#### WHAT YOU HAVE TO DO
Every entry should be repeated exactly. Omit the pictures.

#### DATA FOR THIS EXERCISE
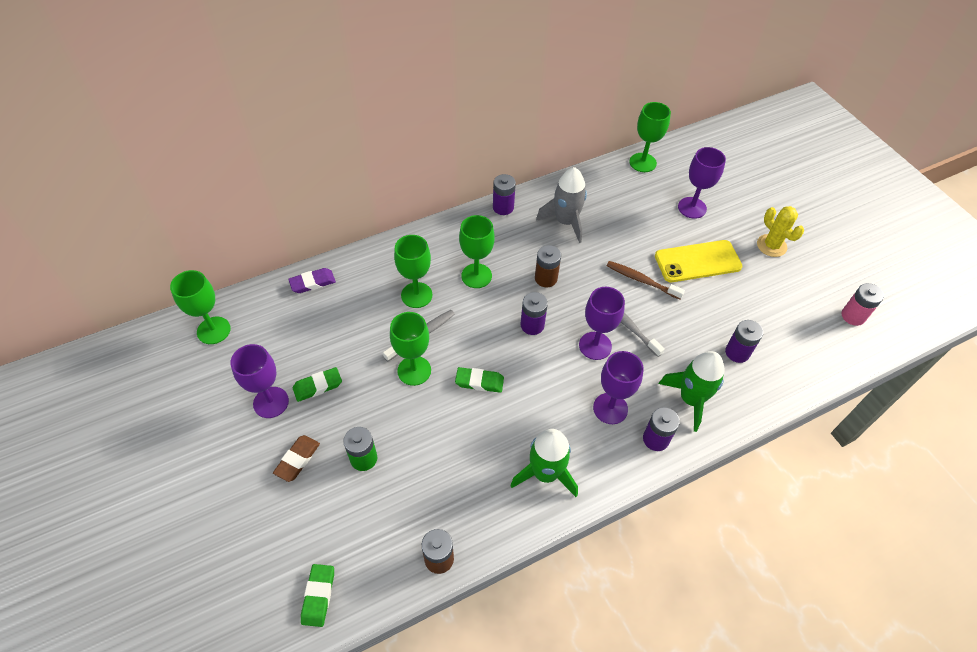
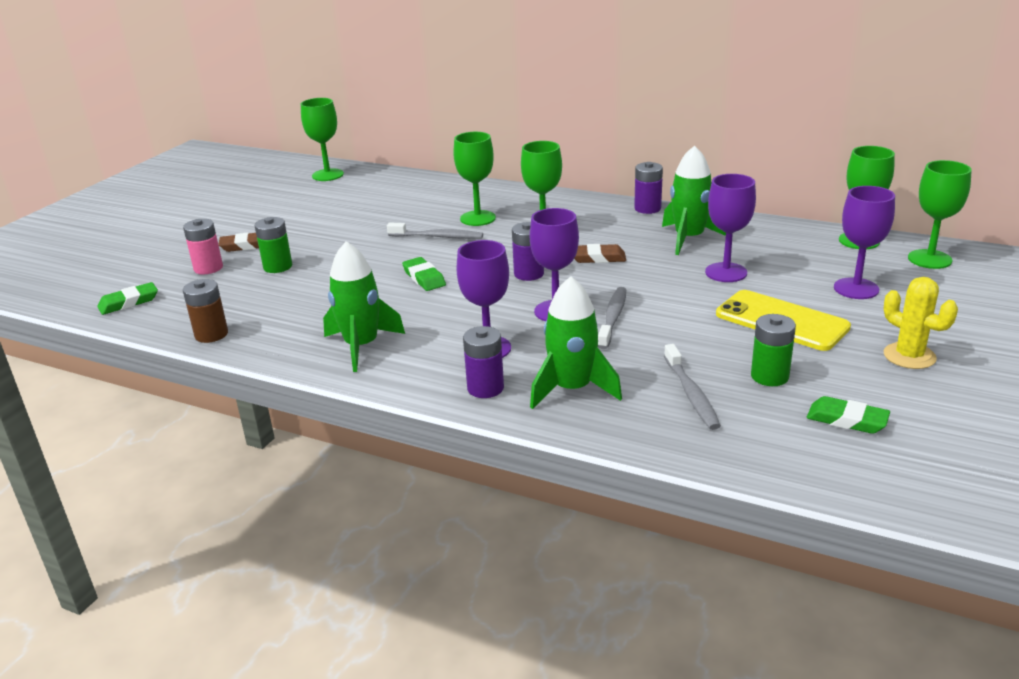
camera: 55 degrees right, 25 degrees down
(271, 402) = (288, 216): purple goblet -> purple goblet (726, 272)
(312, 282) = (425, 182): purple eraser -> none
(317, 386) = (326, 224): green eraser -> green eraser (847, 420)
(414, 370) = (395, 249): green goblet -> green goblet (929, 259)
(546, 278) = (598, 258): brown battery -> brown eraser
(565, 222) = (689, 239): grey rocket -> green rocket
(642, 280) = (689, 302): brown toothbrush -> none
(737, 352) = (691, 394): purple battery -> grey toothbrush
(746, 309) = (769, 376): none -> green battery
(771, 246) = (909, 356): yellow cactus -> yellow cactus turned 60 degrees counterclockwise
(853, 316) = (916, 459): pink battery -> pink battery (208, 268)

#### EXERCISE RESULT
camera: 55 degrees right, 25 degrees down
(271, 402) = (288, 216): purple goblet -> purple goblet (726, 272)
(312, 282) = (425, 182): purple eraser -> none
(317, 386) = (326, 224): green eraser -> green eraser (847, 420)
(414, 370) = (395, 249): green goblet -> green goblet (929, 259)
(546, 278) = (598, 258): brown battery -> brown eraser
(565, 222) = (689, 239): grey rocket -> green rocket
(642, 280) = (689, 302): brown toothbrush -> none
(737, 352) = (691, 394): purple battery -> grey toothbrush
(746, 309) = (769, 376): none -> green battery
(771, 246) = (909, 356): yellow cactus -> yellow cactus turned 60 degrees counterclockwise
(853, 316) = (916, 459): pink battery -> pink battery (208, 268)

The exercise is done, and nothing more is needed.